### EXERCISE GOAL:
Beginning with the line that holds "yellow pyramid: 2 -> 1", copy each line exactly through the end of the entries, but leave the pictures out.

Scene change data:
# # # # # # #

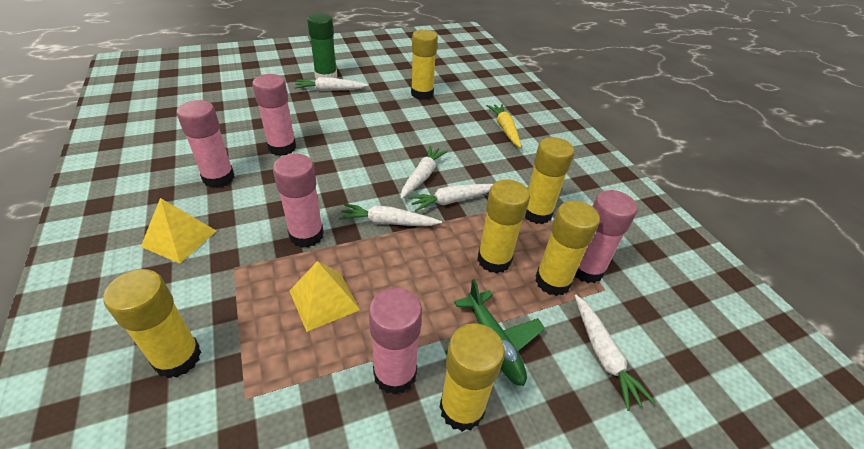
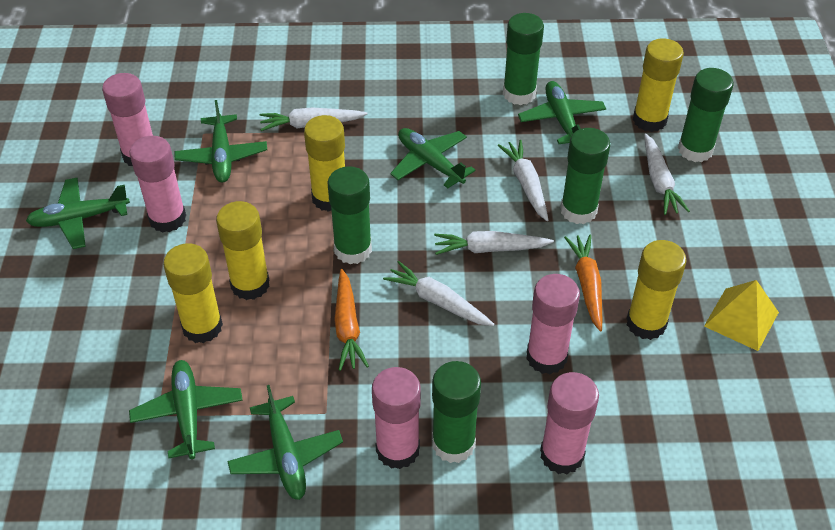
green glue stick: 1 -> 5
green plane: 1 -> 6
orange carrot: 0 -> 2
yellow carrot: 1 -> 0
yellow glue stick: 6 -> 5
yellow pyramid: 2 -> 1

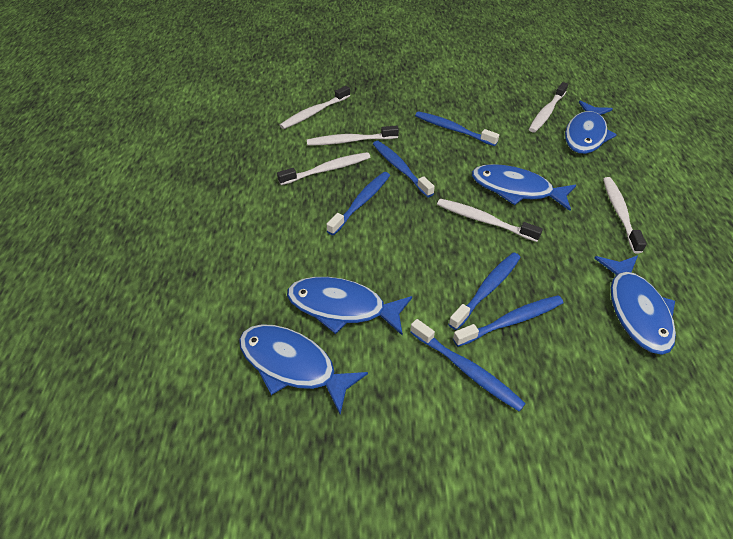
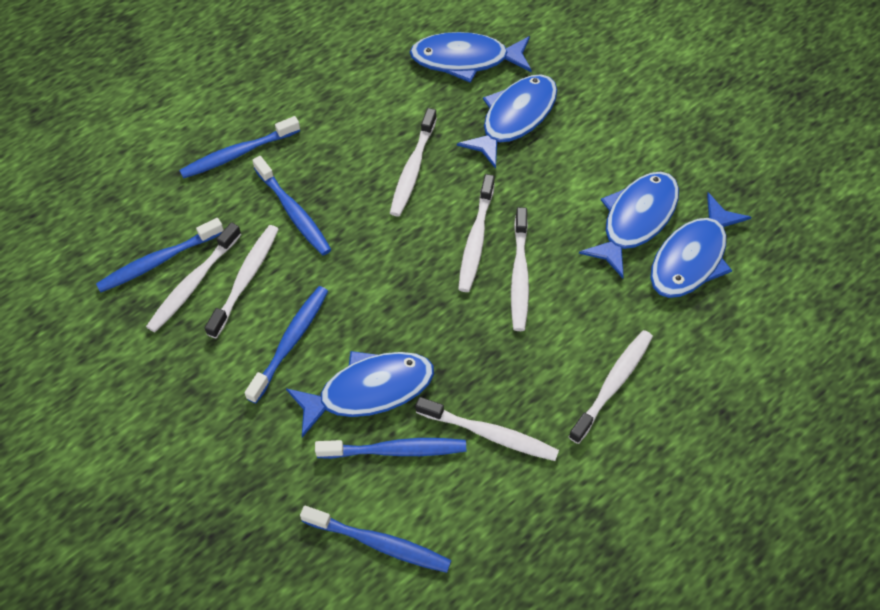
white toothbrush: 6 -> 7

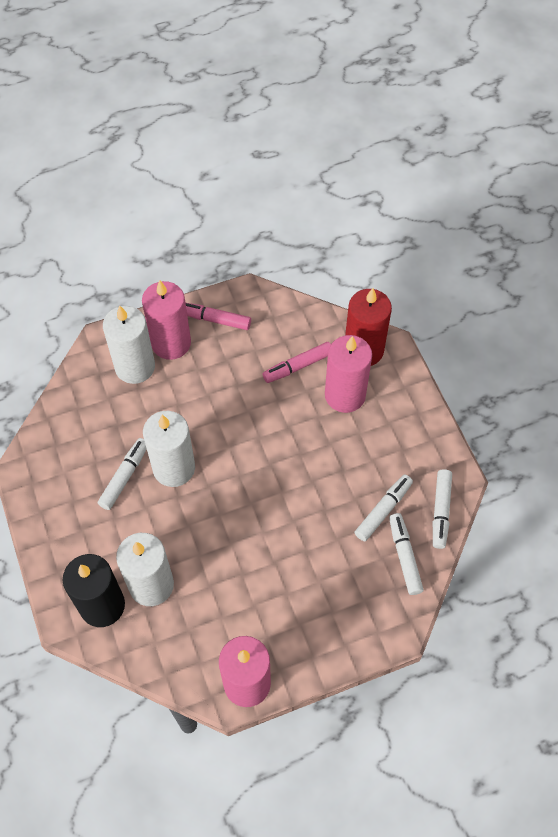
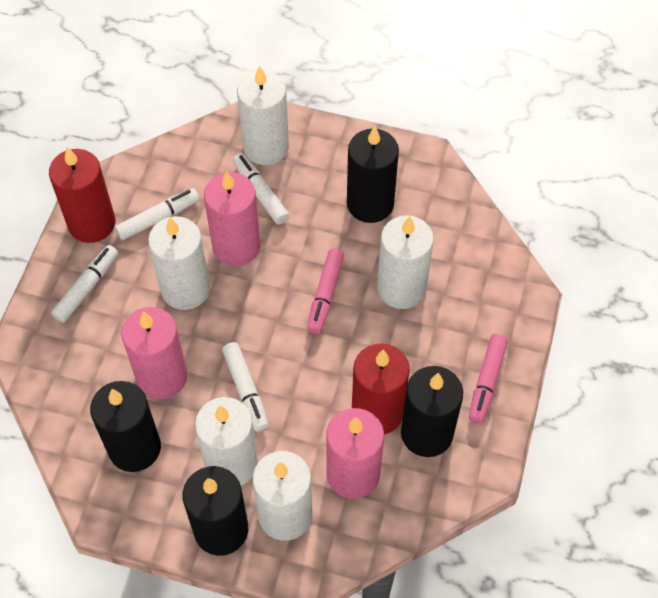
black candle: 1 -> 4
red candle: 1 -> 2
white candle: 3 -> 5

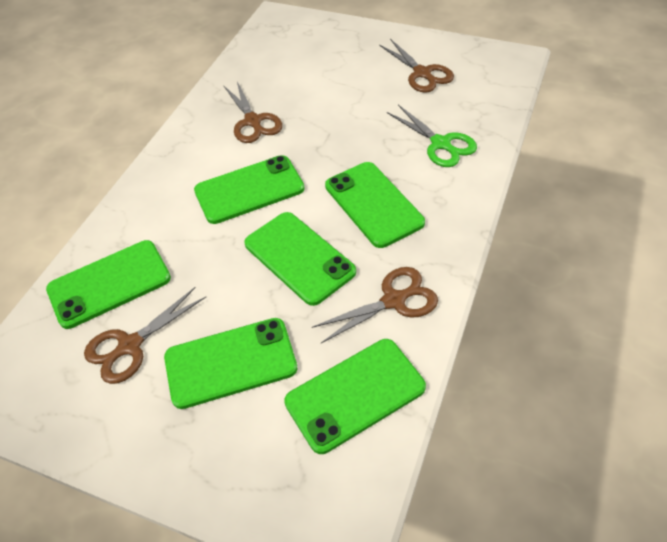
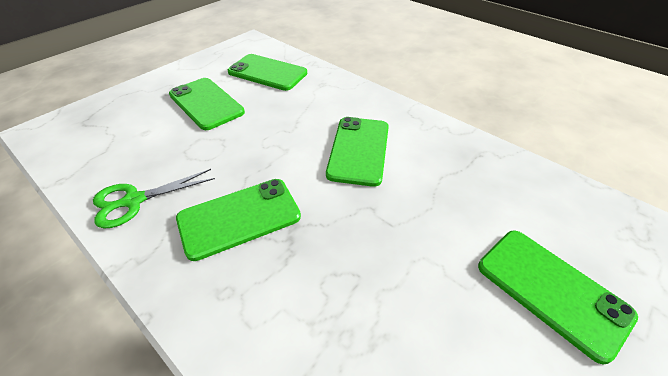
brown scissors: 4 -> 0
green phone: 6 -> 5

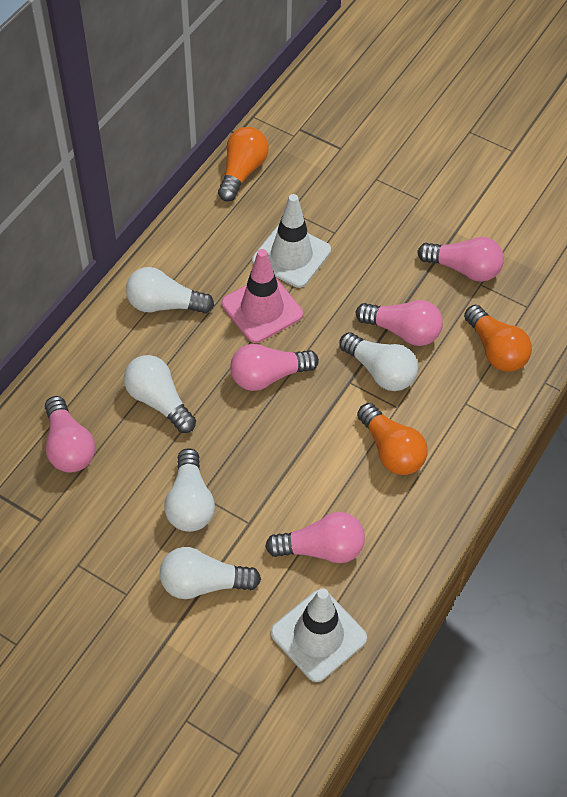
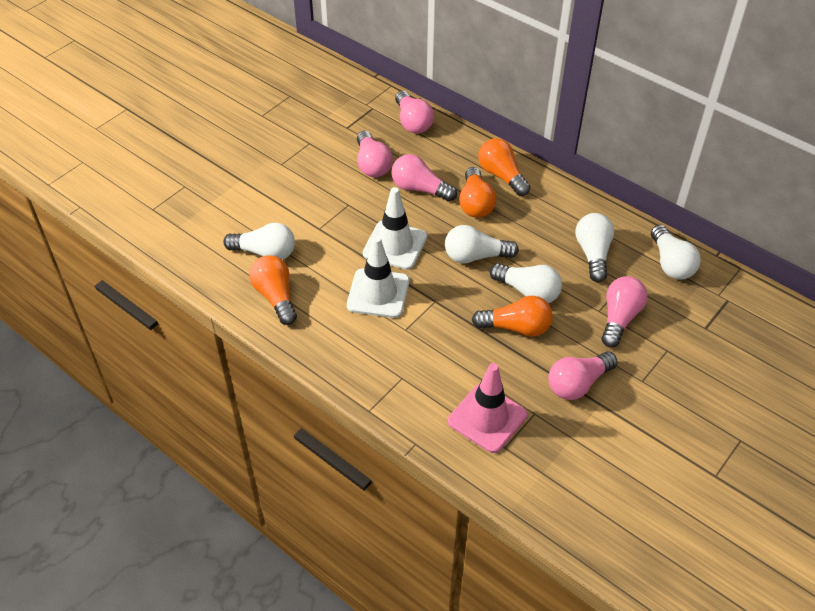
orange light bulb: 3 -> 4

# # # # # # #

### ANSWER BOX:
yellow pyramid: 2 -> 1

white toothbrush: 6 -> 7

black candle: 1 -> 4
red candle: 1 -> 2
white candle: 3 -> 5

brown scissors: 4 -> 0
green phone: 6 -> 5

orange light bulb: 3 -> 4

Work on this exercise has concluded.